Scene comparison data:
□ □ □

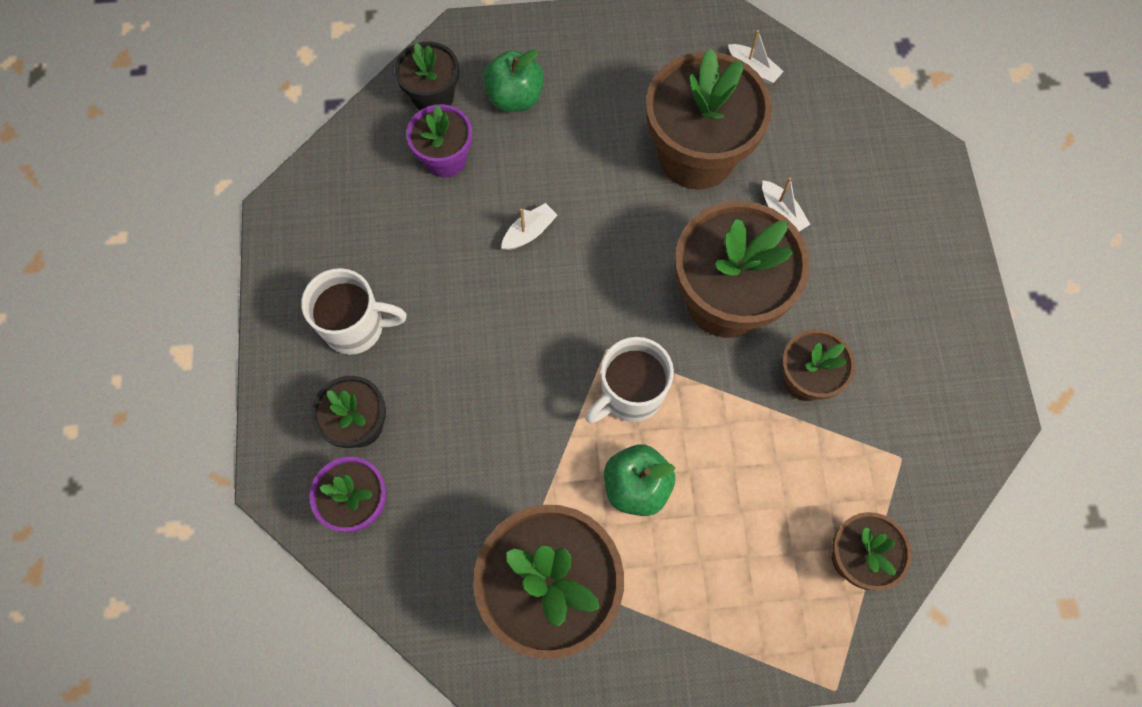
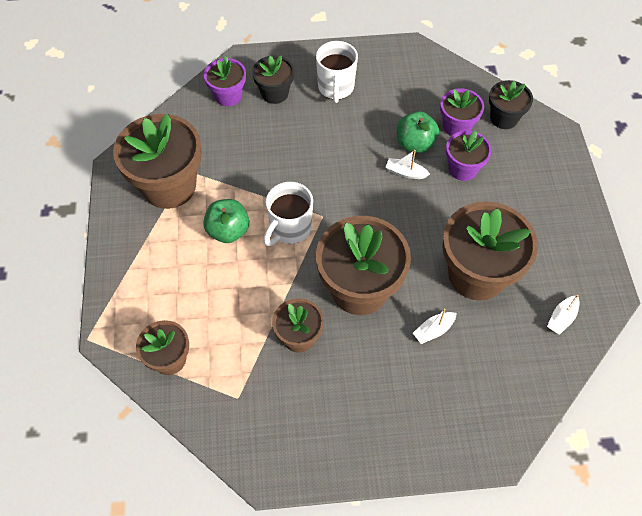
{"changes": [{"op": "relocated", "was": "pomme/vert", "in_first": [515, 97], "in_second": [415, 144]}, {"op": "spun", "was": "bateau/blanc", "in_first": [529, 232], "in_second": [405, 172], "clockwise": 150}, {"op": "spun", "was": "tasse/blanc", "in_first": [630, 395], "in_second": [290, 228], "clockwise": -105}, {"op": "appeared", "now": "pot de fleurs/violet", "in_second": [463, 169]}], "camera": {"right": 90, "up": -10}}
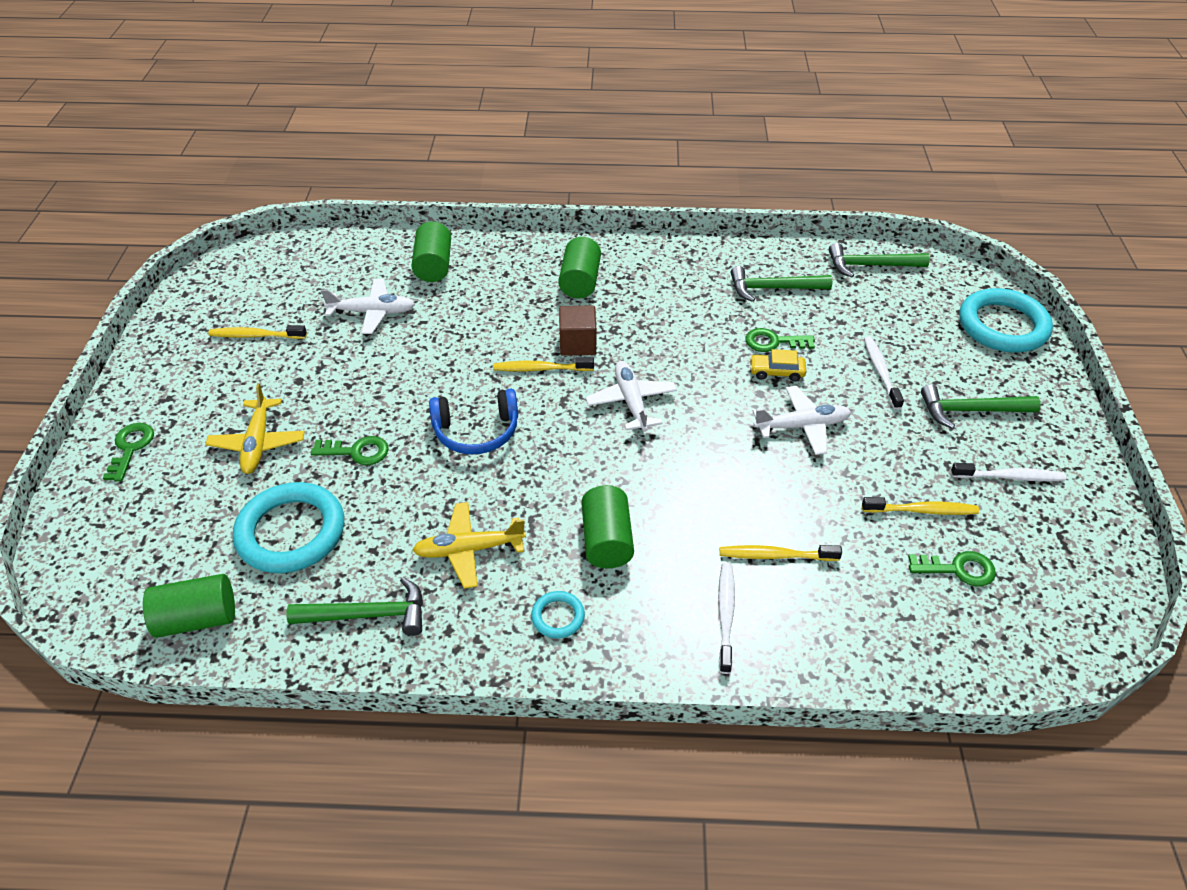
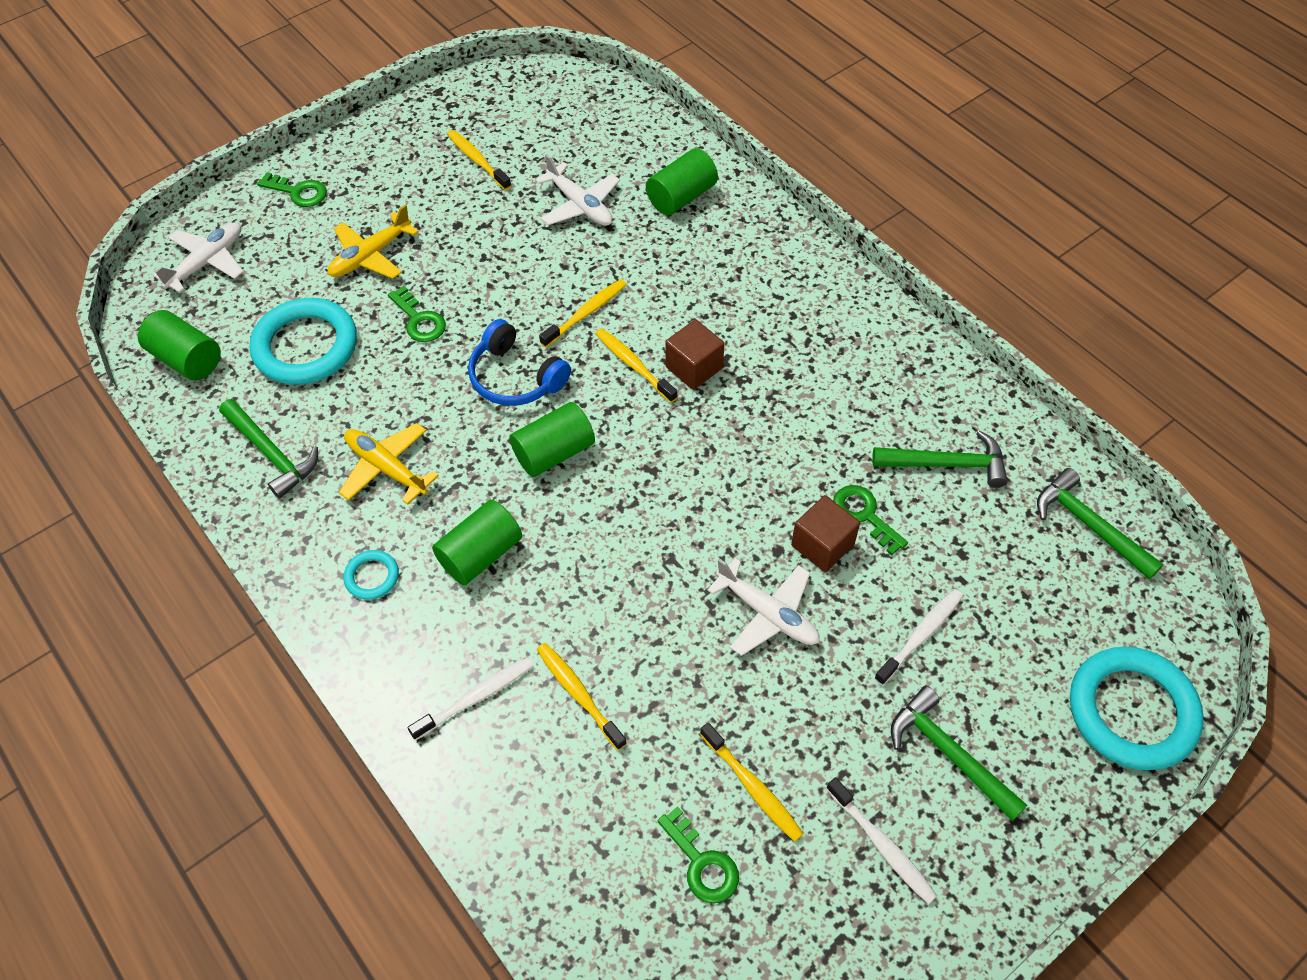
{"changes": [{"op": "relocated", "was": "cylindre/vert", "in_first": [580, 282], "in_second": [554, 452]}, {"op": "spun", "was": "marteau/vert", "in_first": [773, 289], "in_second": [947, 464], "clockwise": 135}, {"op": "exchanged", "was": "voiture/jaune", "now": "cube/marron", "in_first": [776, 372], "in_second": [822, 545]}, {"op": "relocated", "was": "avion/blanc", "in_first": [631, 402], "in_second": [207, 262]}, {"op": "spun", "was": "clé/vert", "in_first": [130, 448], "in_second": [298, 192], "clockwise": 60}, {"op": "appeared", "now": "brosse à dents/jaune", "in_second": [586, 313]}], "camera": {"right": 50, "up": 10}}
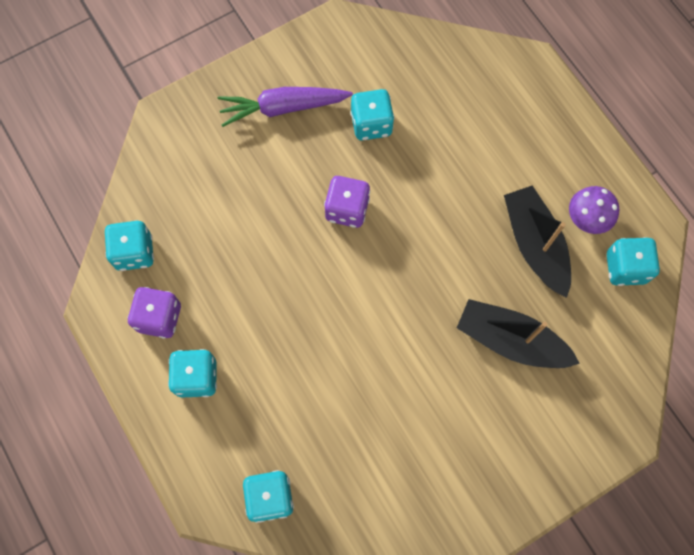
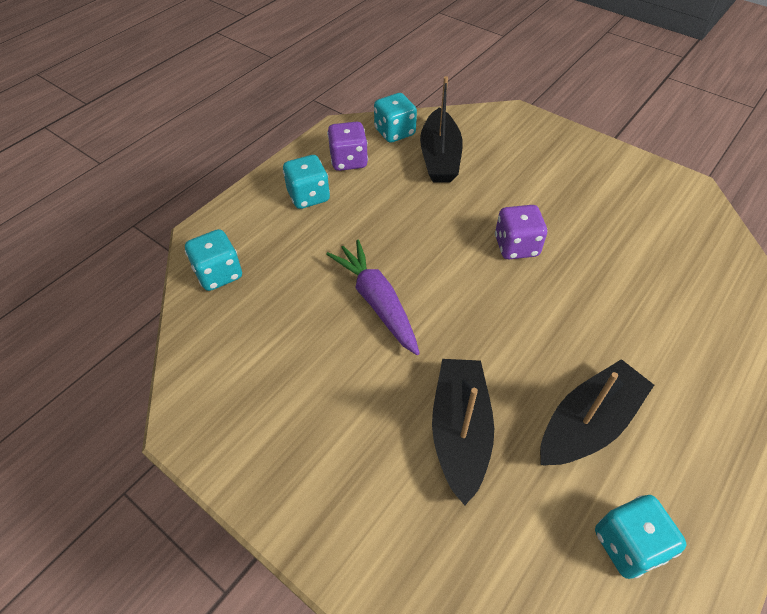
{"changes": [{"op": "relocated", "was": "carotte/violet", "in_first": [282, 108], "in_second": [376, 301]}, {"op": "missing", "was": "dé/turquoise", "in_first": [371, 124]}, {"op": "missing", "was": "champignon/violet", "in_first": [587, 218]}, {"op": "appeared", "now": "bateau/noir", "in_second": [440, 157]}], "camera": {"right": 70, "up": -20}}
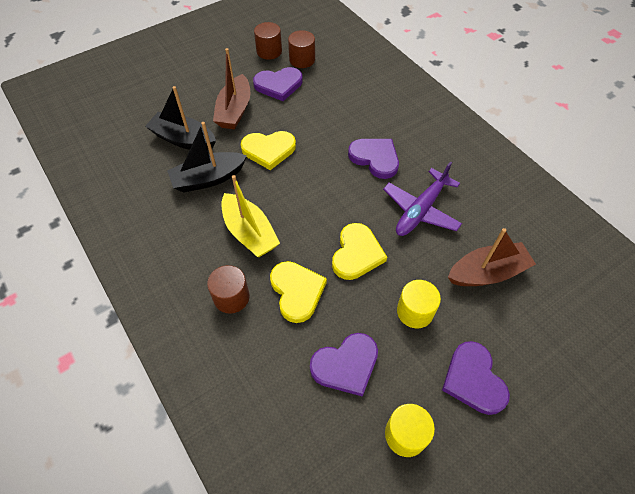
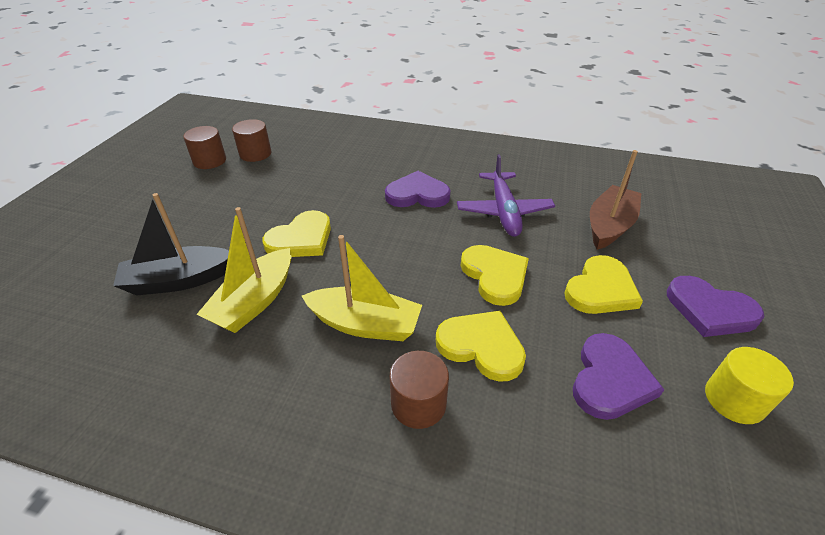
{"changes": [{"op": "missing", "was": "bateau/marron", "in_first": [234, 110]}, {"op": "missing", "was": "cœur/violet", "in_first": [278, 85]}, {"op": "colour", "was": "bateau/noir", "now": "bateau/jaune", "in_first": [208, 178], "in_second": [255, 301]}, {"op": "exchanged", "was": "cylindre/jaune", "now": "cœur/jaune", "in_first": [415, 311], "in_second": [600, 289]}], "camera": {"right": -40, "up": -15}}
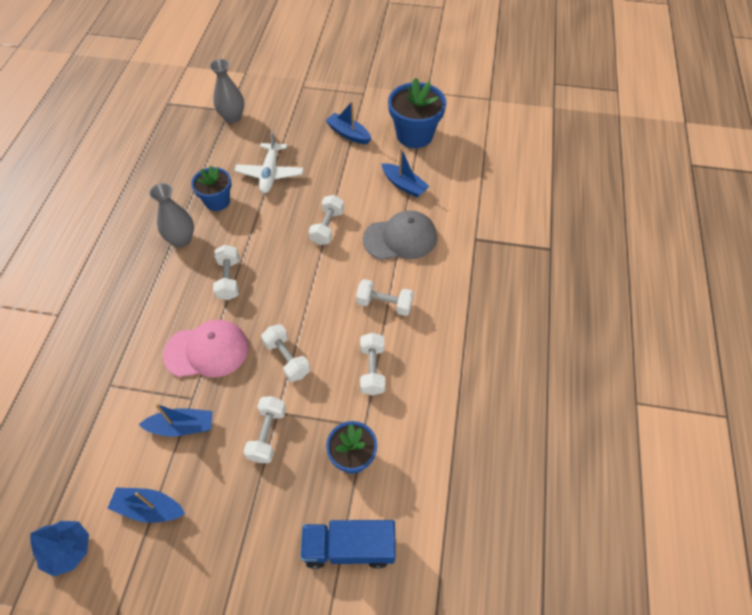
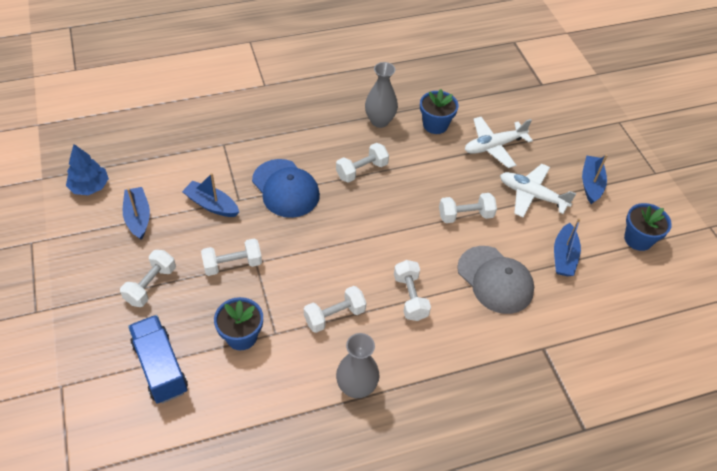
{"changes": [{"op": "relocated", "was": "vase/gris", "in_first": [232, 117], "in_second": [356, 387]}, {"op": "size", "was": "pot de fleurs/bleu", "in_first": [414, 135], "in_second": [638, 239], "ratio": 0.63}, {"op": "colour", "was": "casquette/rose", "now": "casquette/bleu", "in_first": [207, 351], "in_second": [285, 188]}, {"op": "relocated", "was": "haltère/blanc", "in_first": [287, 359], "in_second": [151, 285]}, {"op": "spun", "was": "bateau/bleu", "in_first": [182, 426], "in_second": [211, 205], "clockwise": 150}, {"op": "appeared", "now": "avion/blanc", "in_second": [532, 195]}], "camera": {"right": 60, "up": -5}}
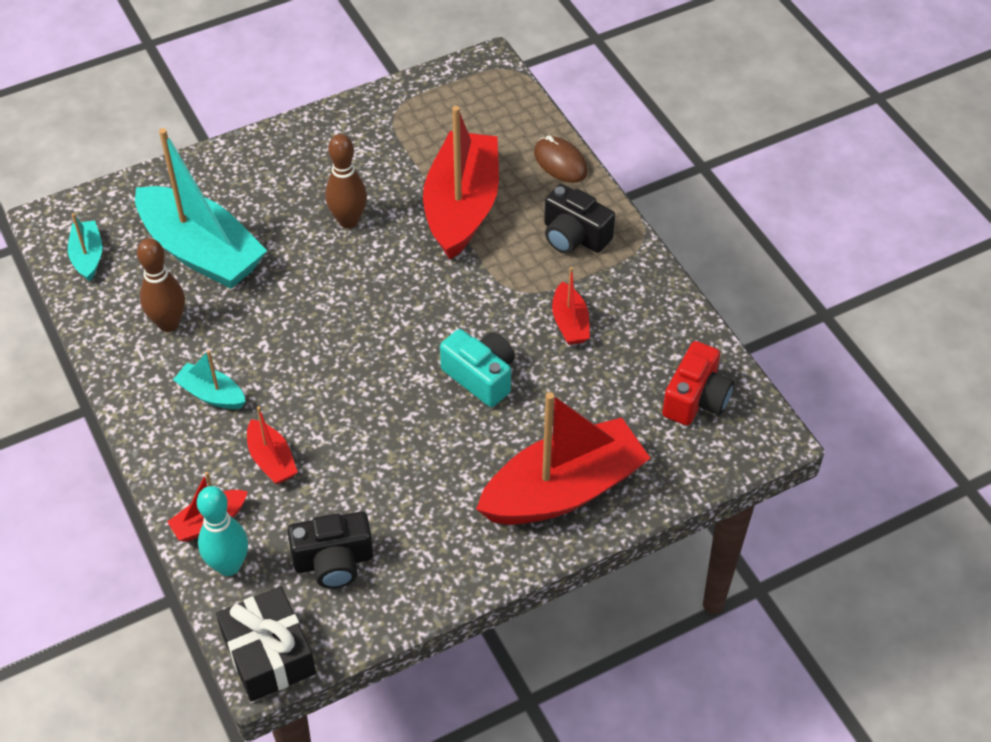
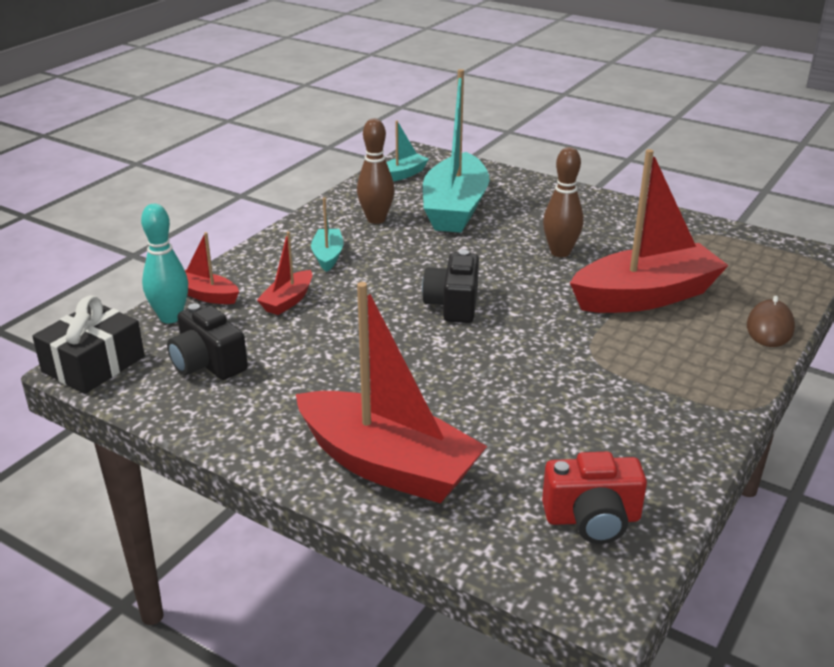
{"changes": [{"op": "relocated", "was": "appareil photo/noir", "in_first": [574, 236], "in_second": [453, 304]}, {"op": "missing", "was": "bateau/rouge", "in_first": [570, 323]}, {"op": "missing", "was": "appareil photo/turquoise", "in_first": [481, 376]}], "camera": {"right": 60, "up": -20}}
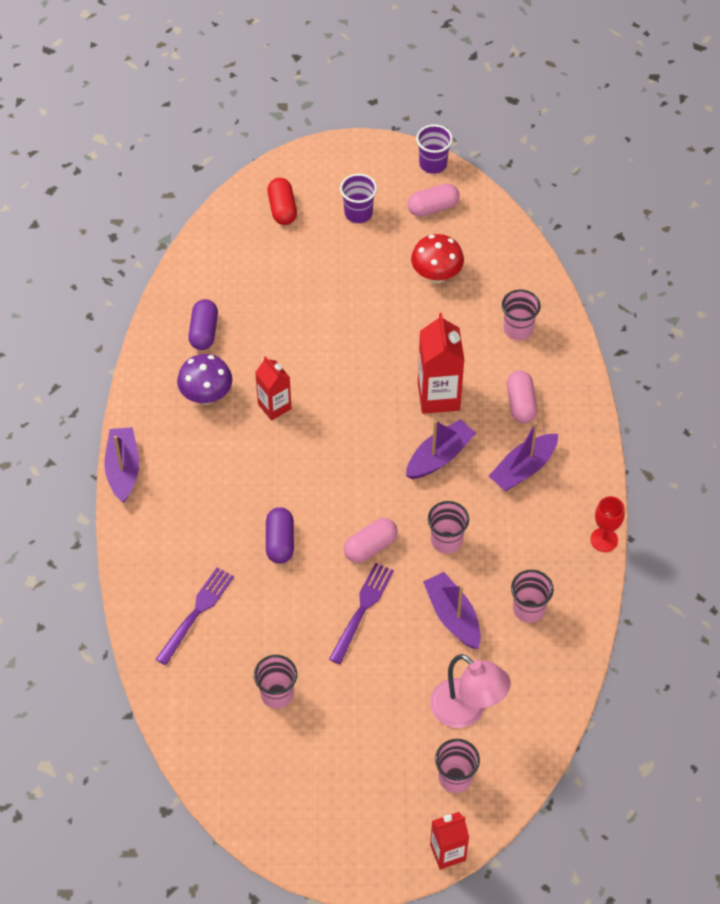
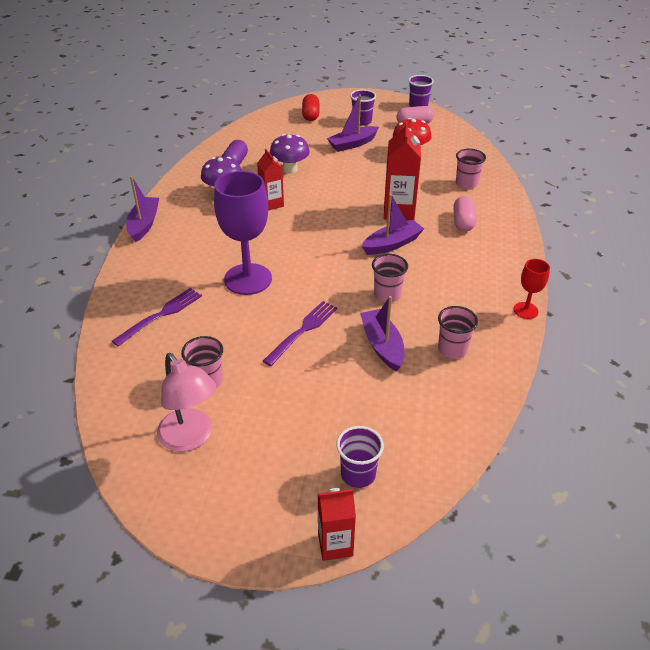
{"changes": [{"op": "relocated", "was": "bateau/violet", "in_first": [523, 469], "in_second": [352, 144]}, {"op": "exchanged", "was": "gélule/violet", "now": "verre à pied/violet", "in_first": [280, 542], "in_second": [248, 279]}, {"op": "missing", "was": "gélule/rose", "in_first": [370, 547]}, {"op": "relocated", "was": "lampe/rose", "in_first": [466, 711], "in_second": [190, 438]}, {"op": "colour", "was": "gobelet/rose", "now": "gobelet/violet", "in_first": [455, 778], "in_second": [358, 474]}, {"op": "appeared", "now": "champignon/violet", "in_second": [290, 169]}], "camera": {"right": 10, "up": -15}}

□ □ □

### What you should do
Give every entry again as it is, dropping its pictures.

### Final answer
{"changes": [{"op": "relocated", "was": "pomme/vert", "in_first": [515, 97], "in_second": [415, 144]}, {"op": "spun", "was": "bateau/blanc", "in_first": [529, 232], "in_second": [405, 172], "clockwise": 150}, {"op": "spun", "was": "tasse/blanc", "in_first": [630, 395], "in_second": [290, 228], "clockwise": -105}, {"op": "appeared", "now": "pot de fleurs/violet", "in_second": [463, 169]}], "camera": {"right": 90, "up": -10}}
{"changes": [{"op": "relocated", "was": "cylindre/vert", "in_first": [580, 282], "in_second": [554, 452]}, {"op": "spun", "was": "marteau/vert", "in_first": [773, 289], "in_second": [947, 464], "clockwise": 135}, {"op": "exchanged", "was": "voiture/jaune", "now": "cube/marron", "in_first": [776, 372], "in_second": [822, 545]}, {"op": "relocated", "was": "avion/blanc", "in_first": [631, 402], "in_second": [207, 262]}, {"op": "spun", "was": "clé/vert", "in_first": [130, 448], "in_second": [298, 192], "clockwise": 60}, {"op": "appeared", "now": "brosse à dents/jaune", "in_second": [586, 313]}], "camera": {"right": 50, "up": 10}}
{"changes": [{"op": "relocated", "was": "carotte/violet", "in_first": [282, 108], "in_second": [376, 301]}, {"op": "missing", "was": "dé/turquoise", "in_first": [371, 124]}, {"op": "missing", "was": "champignon/violet", "in_first": [587, 218]}, {"op": "appeared", "now": "bateau/noir", "in_second": [440, 157]}], "camera": {"right": 70, "up": -20}}
{"changes": [{"op": "missing", "was": "bateau/marron", "in_first": [234, 110]}, {"op": "missing", "was": "cœur/violet", "in_first": [278, 85]}, {"op": "colour", "was": "bateau/noir", "now": "bateau/jaune", "in_first": [208, 178], "in_second": [255, 301]}, {"op": "exchanged", "was": "cylindre/jaune", "now": "cœur/jaune", "in_first": [415, 311], "in_second": [600, 289]}], "camera": {"right": -40, "up": -15}}
{"changes": [{"op": "relocated", "was": "vase/gris", "in_first": [232, 117], "in_second": [356, 387]}, {"op": "size", "was": "pot de fleurs/bleu", "in_first": [414, 135], "in_second": [638, 239], "ratio": 0.63}, {"op": "colour", "was": "casquette/rose", "now": "casquette/bleu", "in_first": [207, 351], "in_second": [285, 188]}, {"op": "relocated", "was": "haltère/blanc", "in_first": [287, 359], "in_second": [151, 285]}, {"op": "spun", "was": "bateau/bleu", "in_first": [182, 426], "in_second": [211, 205], "clockwise": 150}, {"op": "appeared", "now": "avion/blanc", "in_second": [532, 195]}], "camera": {"right": 60, "up": -5}}
{"changes": [{"op": "relocated", "was": "appareil photo/noir", "in_first": [574, 236], "in_second": [453, 304]}, {"op": "missing", "was": "bateau/rouge", "in_first": [570, 323]}, {"op": "missing", "was": "appareil photo/turquoise", "in_first": [481, 376]}], "camera": {"right": 60, "up": -20}}
{"changes": [{"op": "relocated", "was": "bateau/violet", "in_first": [523, 469], "in_second": [352, 144]}, {"op": "exchanged", "was": "gélule/violet", "now": "verre à pied/violet", "in_first": [280, 542], "in_second": [248, 279]}, {"op": "missing", "was": "gélule/rose", "in_first": [370, 547]}, {"op": "relocated", "was": "lampe/rose", "in_first": [466, 711], "in_second": [190, 438]}, {"op": "colour", "was": "gobelet/rose", "now": "gobelet/violet", "in_first": [455, 778], "in_second": [358, 474]}, {"op": "appeared", "now": "champignon/violet", "in_second": [290, 169]}], "camera": {"right": 10, "up": -15}}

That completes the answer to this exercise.